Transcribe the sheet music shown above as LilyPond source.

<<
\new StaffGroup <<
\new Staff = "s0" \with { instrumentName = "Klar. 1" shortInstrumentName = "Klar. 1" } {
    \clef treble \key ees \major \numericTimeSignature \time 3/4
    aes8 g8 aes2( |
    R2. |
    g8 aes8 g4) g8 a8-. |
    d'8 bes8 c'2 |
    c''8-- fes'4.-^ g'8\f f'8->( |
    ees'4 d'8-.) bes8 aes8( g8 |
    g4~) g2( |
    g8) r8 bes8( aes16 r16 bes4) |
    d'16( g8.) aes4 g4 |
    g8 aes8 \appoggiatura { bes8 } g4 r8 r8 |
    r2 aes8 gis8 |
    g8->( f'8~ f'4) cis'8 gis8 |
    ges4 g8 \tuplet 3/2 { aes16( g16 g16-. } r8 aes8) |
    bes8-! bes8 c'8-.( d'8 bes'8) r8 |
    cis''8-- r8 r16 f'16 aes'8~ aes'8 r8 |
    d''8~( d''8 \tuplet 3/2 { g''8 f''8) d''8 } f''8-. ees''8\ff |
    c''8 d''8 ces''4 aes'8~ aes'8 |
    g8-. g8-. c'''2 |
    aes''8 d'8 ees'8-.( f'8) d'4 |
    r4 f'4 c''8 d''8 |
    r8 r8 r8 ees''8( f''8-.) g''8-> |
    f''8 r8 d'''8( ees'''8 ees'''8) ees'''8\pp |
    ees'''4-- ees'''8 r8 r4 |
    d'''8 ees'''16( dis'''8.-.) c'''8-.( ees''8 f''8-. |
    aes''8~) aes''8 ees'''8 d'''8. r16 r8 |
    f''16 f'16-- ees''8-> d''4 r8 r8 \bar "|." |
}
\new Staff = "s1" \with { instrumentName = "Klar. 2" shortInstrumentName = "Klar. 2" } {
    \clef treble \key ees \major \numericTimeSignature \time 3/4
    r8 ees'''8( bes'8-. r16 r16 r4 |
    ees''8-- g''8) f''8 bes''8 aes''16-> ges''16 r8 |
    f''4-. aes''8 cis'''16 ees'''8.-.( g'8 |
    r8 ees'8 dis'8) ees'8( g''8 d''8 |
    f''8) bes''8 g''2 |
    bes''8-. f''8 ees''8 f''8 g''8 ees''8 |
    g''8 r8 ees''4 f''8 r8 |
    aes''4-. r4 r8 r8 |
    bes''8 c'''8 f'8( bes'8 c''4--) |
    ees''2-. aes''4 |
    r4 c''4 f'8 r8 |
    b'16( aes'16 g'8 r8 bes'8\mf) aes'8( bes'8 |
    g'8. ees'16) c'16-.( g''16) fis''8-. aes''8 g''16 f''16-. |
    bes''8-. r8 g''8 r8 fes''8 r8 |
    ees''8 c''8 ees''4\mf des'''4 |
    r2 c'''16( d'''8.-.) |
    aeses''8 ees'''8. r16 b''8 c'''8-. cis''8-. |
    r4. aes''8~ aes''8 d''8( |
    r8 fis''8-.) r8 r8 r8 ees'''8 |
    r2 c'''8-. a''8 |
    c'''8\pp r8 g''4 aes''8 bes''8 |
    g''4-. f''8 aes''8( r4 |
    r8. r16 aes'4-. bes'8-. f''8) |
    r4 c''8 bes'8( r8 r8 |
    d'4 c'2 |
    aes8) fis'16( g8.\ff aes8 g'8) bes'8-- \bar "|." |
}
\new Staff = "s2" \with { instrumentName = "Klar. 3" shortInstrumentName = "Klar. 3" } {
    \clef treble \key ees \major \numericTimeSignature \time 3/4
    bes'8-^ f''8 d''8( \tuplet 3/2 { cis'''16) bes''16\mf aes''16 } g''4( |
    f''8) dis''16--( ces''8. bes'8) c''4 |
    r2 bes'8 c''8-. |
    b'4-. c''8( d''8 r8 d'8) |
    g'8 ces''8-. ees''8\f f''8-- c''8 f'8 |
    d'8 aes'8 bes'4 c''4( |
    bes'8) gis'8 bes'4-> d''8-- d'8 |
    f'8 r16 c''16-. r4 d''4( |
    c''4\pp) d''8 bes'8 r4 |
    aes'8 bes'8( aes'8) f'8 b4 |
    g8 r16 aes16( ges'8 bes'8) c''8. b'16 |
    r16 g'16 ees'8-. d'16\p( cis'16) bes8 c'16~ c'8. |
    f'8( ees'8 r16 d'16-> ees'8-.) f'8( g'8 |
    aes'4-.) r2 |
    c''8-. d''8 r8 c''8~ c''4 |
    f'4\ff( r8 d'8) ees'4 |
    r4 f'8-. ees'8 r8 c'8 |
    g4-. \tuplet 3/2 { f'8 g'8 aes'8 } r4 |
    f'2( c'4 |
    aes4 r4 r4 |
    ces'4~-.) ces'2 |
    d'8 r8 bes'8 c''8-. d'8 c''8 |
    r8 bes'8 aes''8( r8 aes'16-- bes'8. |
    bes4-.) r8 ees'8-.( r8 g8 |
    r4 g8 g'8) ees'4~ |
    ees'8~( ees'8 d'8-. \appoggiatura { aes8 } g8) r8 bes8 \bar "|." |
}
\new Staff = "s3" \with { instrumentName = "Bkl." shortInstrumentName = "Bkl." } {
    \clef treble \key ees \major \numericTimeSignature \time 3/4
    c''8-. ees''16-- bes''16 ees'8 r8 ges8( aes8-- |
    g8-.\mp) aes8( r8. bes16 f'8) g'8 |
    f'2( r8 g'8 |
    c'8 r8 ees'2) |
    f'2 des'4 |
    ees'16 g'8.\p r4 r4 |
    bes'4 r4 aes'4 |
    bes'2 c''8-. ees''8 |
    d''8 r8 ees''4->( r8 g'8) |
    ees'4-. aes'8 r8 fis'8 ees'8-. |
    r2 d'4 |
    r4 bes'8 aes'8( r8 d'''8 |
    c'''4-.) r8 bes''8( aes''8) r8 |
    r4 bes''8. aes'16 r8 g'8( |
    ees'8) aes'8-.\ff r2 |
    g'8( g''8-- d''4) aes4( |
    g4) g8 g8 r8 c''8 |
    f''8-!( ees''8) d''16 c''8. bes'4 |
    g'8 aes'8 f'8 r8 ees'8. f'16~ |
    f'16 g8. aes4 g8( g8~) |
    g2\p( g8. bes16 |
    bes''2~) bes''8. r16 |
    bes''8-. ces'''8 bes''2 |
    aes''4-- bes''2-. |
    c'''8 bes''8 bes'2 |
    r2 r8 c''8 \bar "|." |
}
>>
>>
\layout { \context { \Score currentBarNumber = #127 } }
□ □ □ □ □ □ □
What needs to be done: Count the lines in the material above that contain the string "tuplet". Reply with the number alone.

Complete output: 4